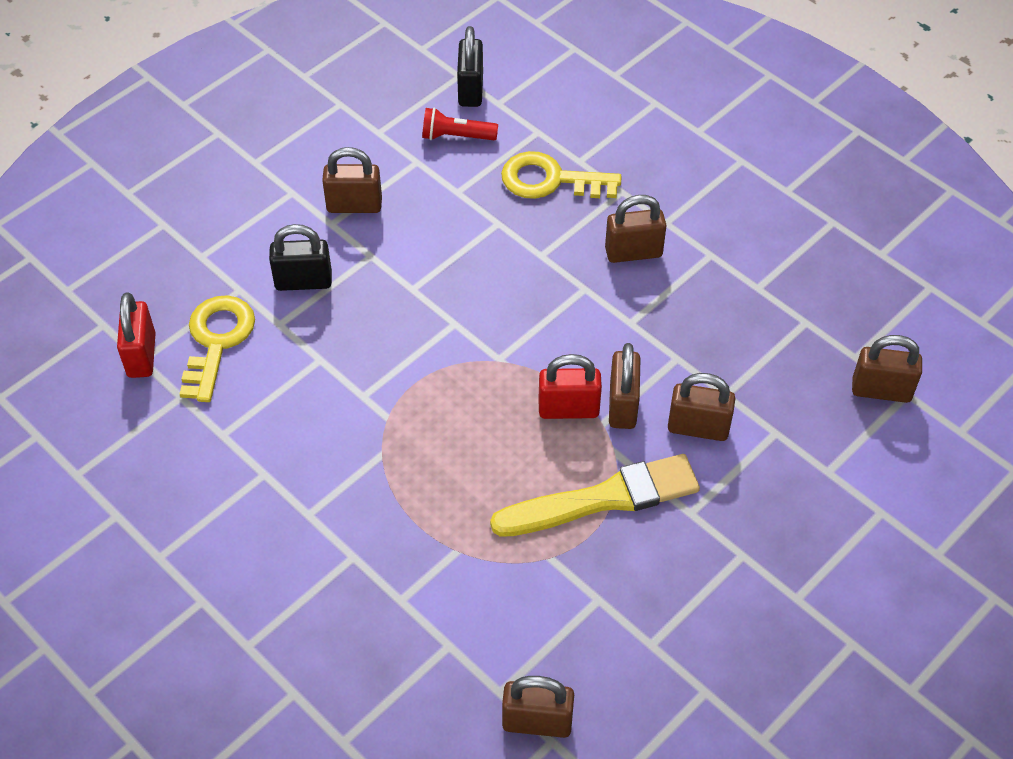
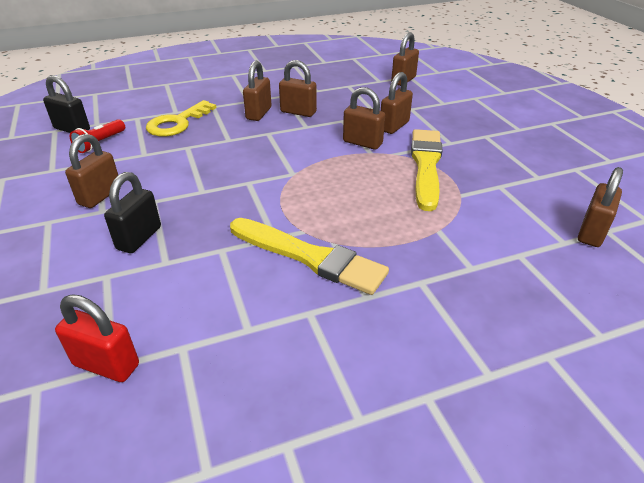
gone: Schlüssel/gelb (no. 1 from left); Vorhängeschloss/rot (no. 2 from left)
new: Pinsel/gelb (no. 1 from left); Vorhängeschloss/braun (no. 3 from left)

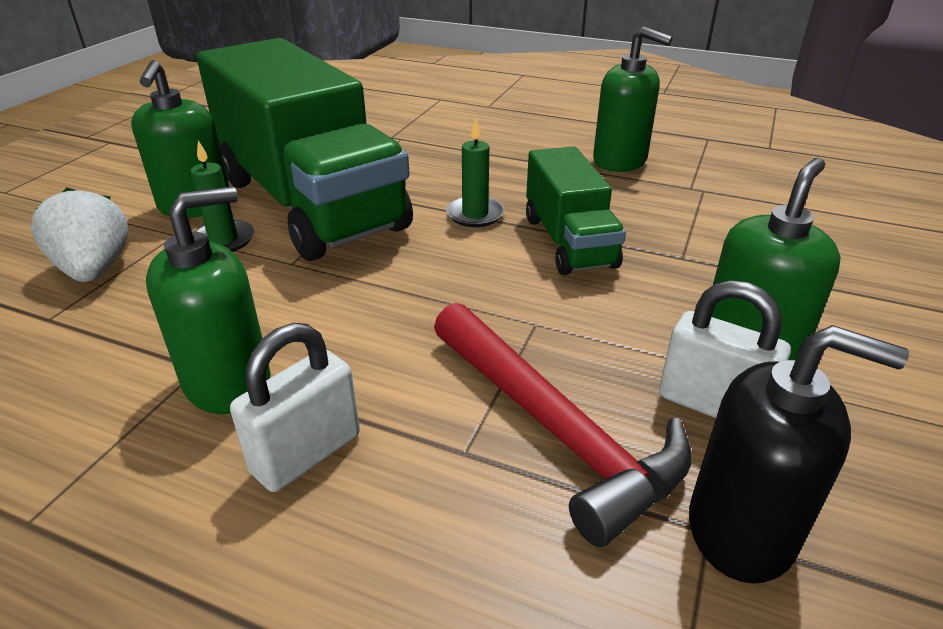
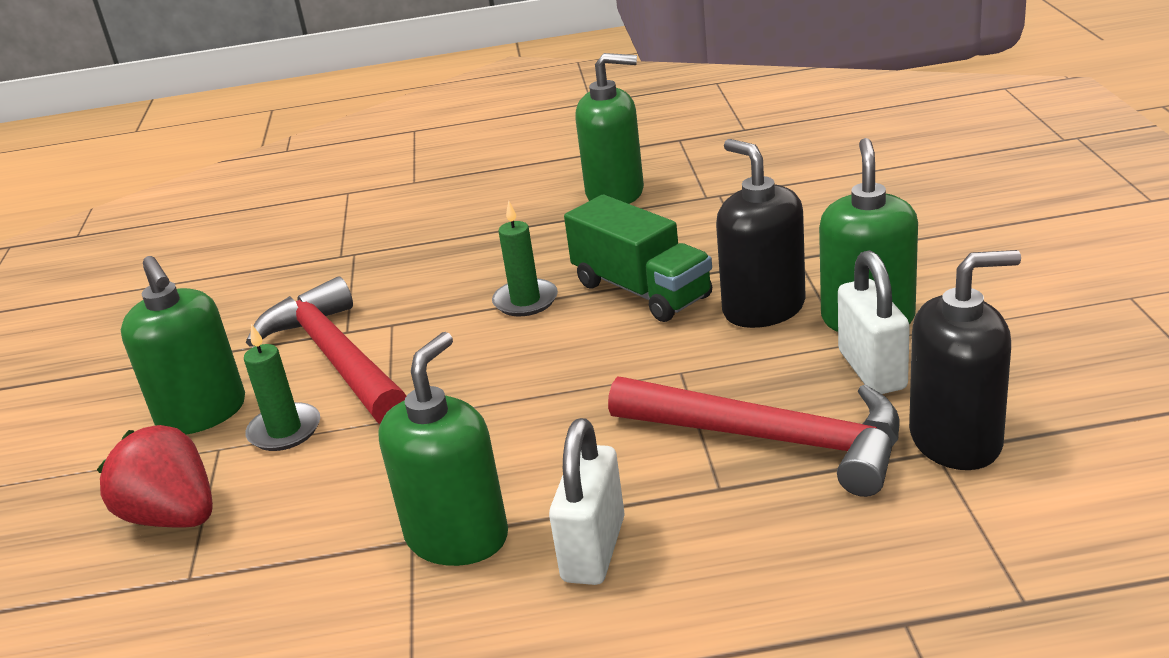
new: Seifenspender/schwarz (no. 1 from left)
swapped: Lastwagen/grün (no. 1 from left) to Hammer/rot (no. 1 from left)
repainted: Erdbeere/weiß to Erdbeere/rot
rotated: Vorhängeschloss/weiß (no. 2 from left) 75 degrees clockwise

------------

Action item: An exact copy of the entries above is needed, with the pictures removed.

Solution:
gone: Schlüssel/gelb (no. 1 from left); Vorhängeschloss/rot (no. 2 from left)
new: Pinsel/gelb (no. 1 from left); Vorhängeschloss/braun (no. 3 from left)

new: Seifenspender/schwarz (no. 1 from left)
swapped: Lastwagen/grün (no. 1 from left) to Hammer/rot (no. 1 from left)
repainted: Erdbeere/weiß to Erdbeere/rot
rotated: Vorhängeschloss/weiß (no. 2 from left) 75 degrees clockwise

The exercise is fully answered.